Data for processing -
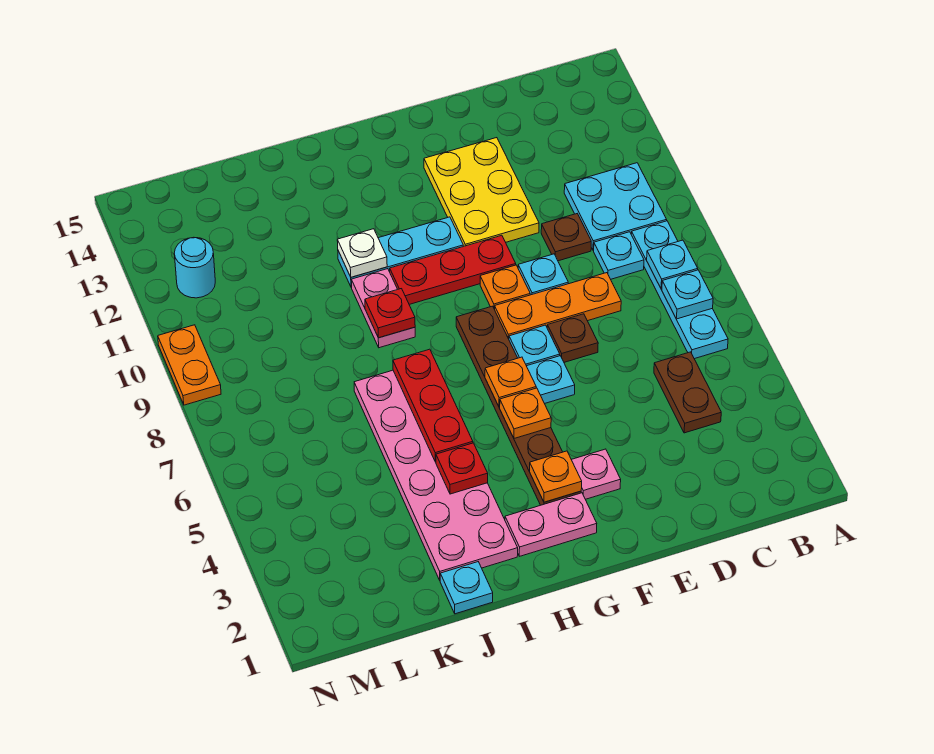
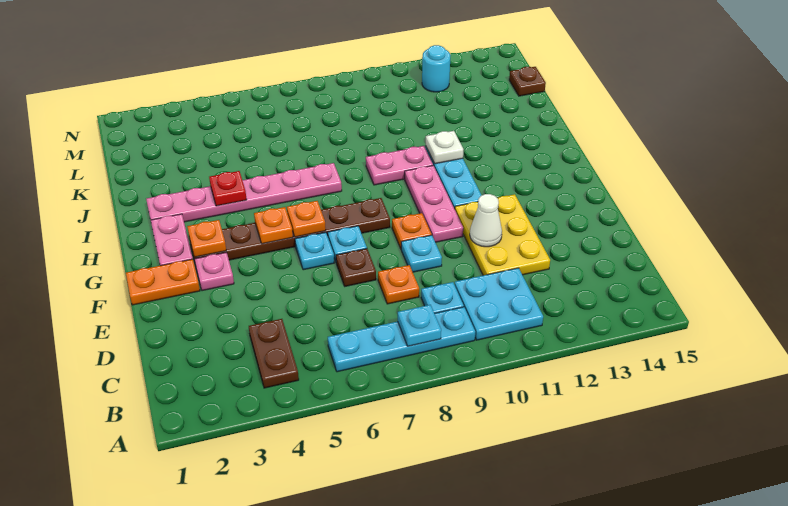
cyan plate B7 level 2 -> none
brown plate C4:C5 level 1 -> brown plate B4:C4 level 1
orange plate D8:F8 level 1 -> orange plate D8 level 1
brown plate D10 level 1 -> brown plate L15 level 1
yellow plate E11:F13 level 1 -> yellow plate D11:F12 level 1
none -> white cone E11 level 2
red plate F10:H10 level 1 -> pink plate F10:H10 level 1
pink plate I2:J7 level 1 -> pink plate I2:I7 level 1
red plate I5:I7 level 2 -> none
red plate I9 level 2 -> none
cyan plate J1 level 1 -> none
orange plate N9:N10 level 1 -> orange plate F1:F2 level 1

Work request -
A reply should hold exactly the lines from the one containing "orange plate D8:F8" through the end of the data above, nothing more.

Solved problem -
orange plate D8:F8 level 1 -> orange plate D8 level 1
brown plate D10 level 1 -> brown plate L15 level 1
yellow plate E11:F13 level 1 -> yellow plate D11:F12 level 1
none -> white cone E11 level 2
red plate F10:H10 level 1 -> pink plate F10:H10 level 1
pink plate I2:J7 level 1 -> pink plate I2:I7 level 1
red plate I5:I7 level 2 -> none
red plate I9 level 2 -> none
cyan plate J1 level 1 -> none
orange plate N9:N10 level 1 -> orange plate F1:F2 level 1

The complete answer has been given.